> Collected data
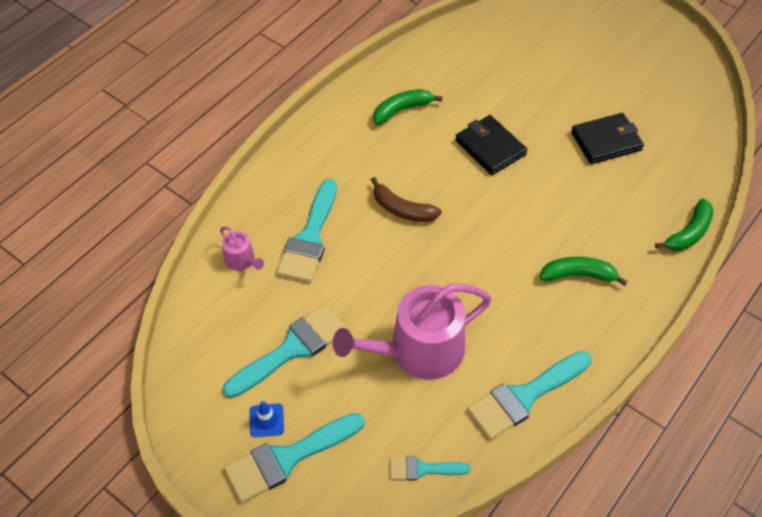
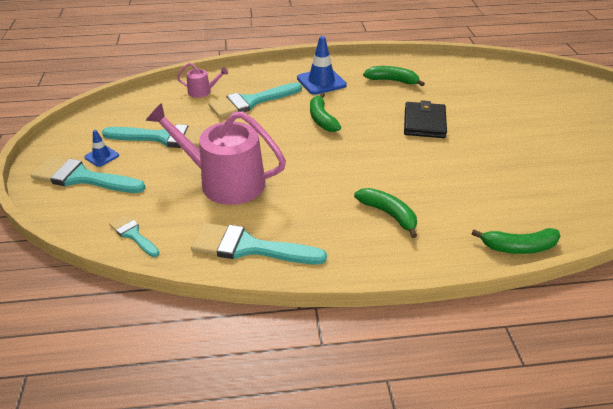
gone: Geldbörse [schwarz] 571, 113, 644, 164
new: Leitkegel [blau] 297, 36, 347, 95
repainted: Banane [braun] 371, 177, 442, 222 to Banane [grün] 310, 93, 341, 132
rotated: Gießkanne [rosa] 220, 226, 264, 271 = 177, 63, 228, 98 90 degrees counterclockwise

> Try it
Print the data above exactly; drop every picture.

> Result of this task
gone: Geldbörse [schwarz] 571, 113, 644, 164
new: Leitkegel [blau] 297, 36, 347, 95
repainted: Banane [braun] 371, 177, 442, 222 to Banane [grün] 310, 93, 341, 132
rotated: Gießkanne [rosa] 220, 226, 264, 271 = 177, 63, 228, 98 90 degrees counterclockwise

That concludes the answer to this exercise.